[Scene comparison data]
++++++

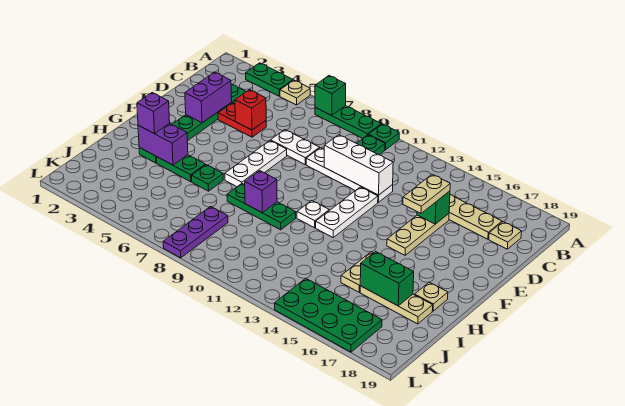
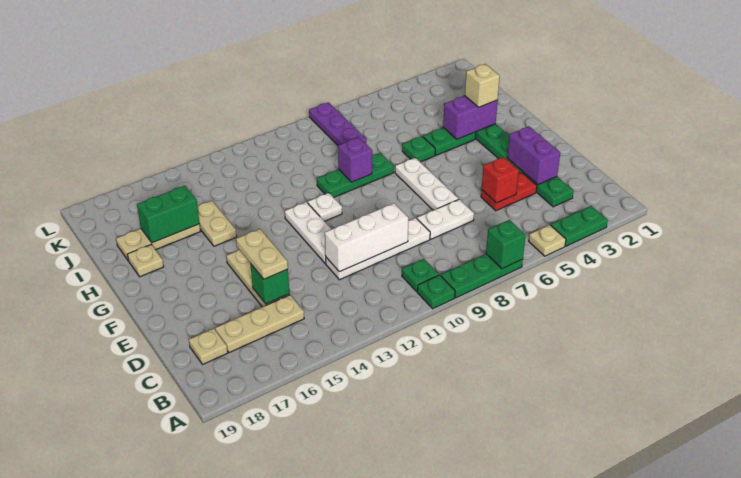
purple brick H3 level 3 -> tan brick H3 level 3
green plate K14:L17 level 1 -> none

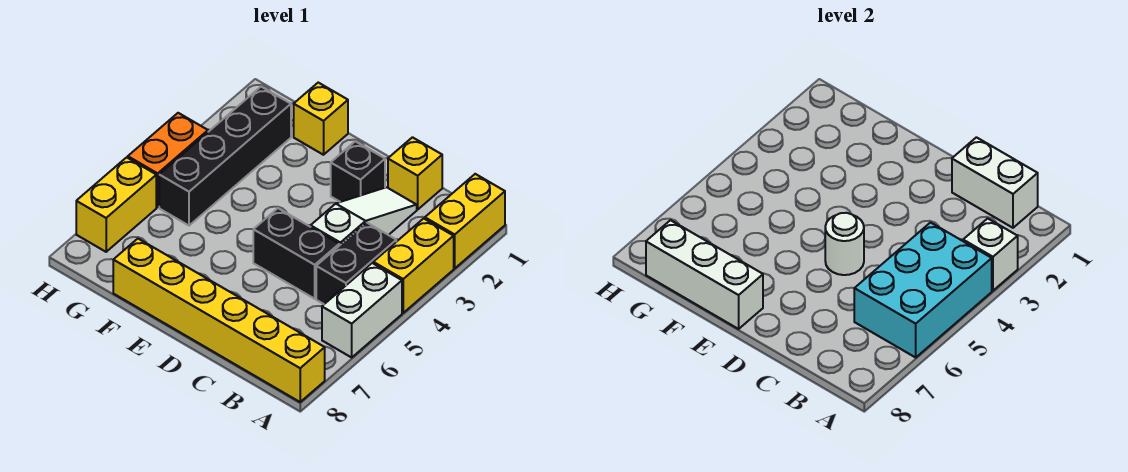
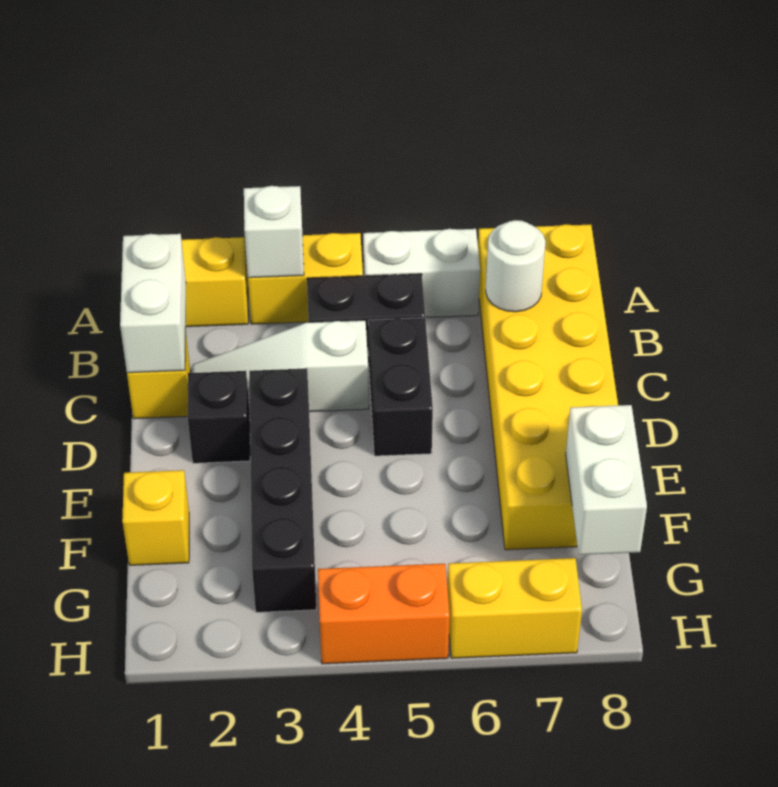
cyan brick A4:B6 level 2 -> none
yellow brick A8:F8 level 1 -> yellow brick A7:F8 level 1
white round brick D5 level 2 -> white round brick B7 level 2
white brick E8:G8 level 2 -> white brick F8:G8 level 2
black brick G2:G5 level 1 -> black brick D3:G3 level 1

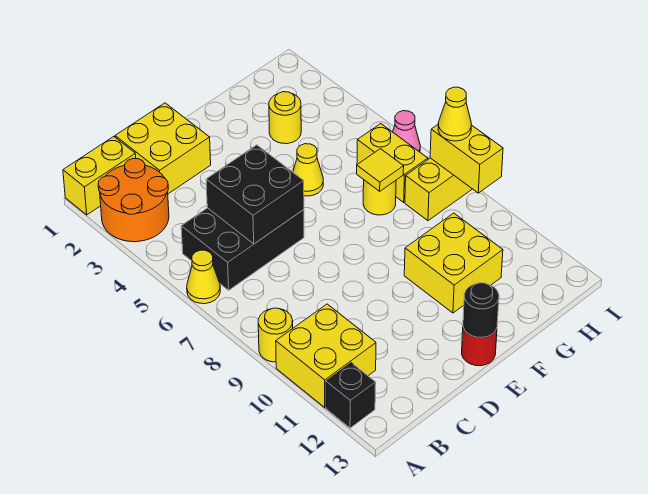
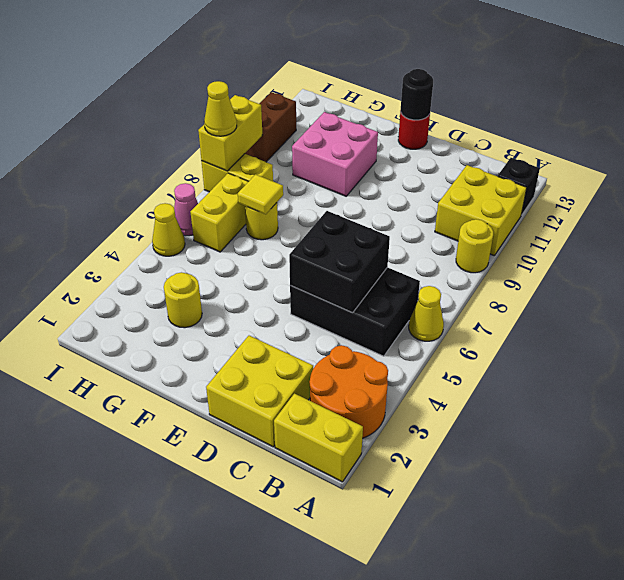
yellow cone F5 level 1 -> yellow cone I5 level 1
yellow brick F10:G11 level 1 -> pink brick F10:G11 level 1
none -> brown brick I10:I11 level 1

++++++

DIRECTIONS FOR THIS TASK
Exactly the lines from the one containing "yellow brick A8:F8" through the last line of the data above should be output, both ends included, with every picture left out.

RESPONSE TO THE EXERCISE
yellow brick A8:F8 level 1 -> yellow brick A7:F8 level 1
white round brick D5 level 2 -> white round brick B7 level 2
white brick E8:G8 level 2 -> white brick F8:G8 level 2
black brick G2:G5 level 1 -> black brick D3:G3 level 1

yellow cone F5 level 1 -> yellow cone I5 level 1
yellow brick F10:G11 level 1 -> pink brick F10:G11 level 1
none -> brown brick I10:I11 level 1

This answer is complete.